The listing below holds a line with "black line: (109, 102) -> (122, 62), moved" and a later line with "orange diamond: (207, 180)". Write out those two lines and every line between them, exactly, and nothing else.

PROVIDED RECORDS:
○ ○ ○ ○ ○
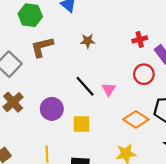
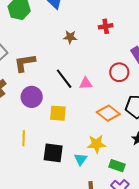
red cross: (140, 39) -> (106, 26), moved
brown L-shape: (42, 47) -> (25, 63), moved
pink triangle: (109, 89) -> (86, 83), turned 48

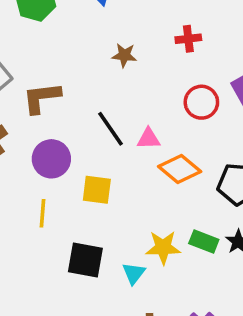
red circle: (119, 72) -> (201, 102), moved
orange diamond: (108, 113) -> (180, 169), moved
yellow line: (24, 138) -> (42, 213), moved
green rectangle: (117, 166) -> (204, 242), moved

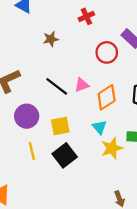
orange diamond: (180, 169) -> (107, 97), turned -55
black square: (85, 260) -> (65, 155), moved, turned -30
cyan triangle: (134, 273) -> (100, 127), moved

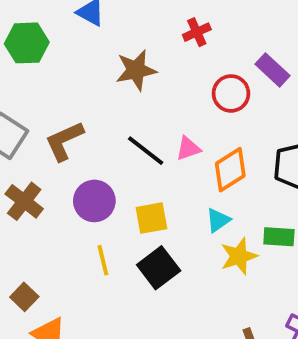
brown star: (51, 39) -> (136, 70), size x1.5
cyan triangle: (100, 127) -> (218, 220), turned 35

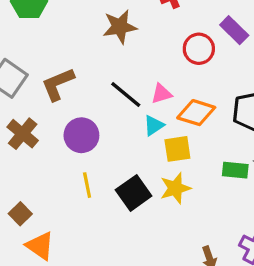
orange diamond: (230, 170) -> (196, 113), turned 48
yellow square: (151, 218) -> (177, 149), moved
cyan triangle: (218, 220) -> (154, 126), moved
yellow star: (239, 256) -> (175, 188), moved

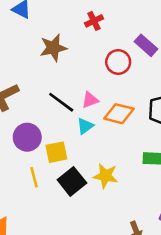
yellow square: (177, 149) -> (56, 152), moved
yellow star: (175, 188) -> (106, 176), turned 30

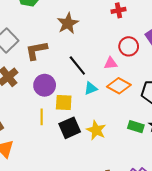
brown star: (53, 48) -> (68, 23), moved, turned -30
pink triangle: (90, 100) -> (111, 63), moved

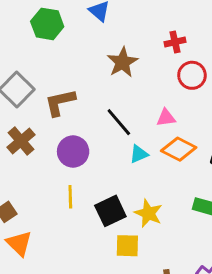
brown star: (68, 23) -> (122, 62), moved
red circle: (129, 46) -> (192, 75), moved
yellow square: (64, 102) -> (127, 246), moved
○ ○ ○ ○ ○
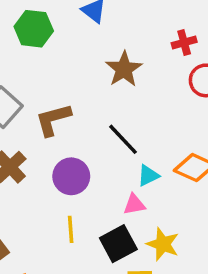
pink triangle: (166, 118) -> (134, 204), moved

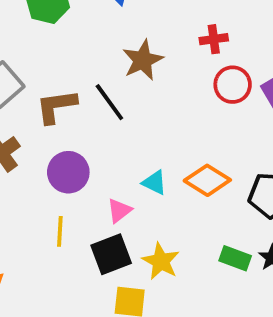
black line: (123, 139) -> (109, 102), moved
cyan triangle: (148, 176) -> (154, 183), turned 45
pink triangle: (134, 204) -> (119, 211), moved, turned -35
○ ○ ○ ○ ○
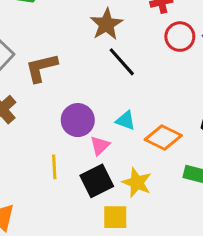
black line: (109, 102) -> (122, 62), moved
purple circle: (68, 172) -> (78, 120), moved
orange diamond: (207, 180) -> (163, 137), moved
○ ○ ○ ○ ○
SOLVED EXERCISE:
black line: (109, 102) -> (122, 62), moved
purple circle: (68, 172) -> (78, 120), moved
orange diamond: (207, 180) -> (163, 137), moved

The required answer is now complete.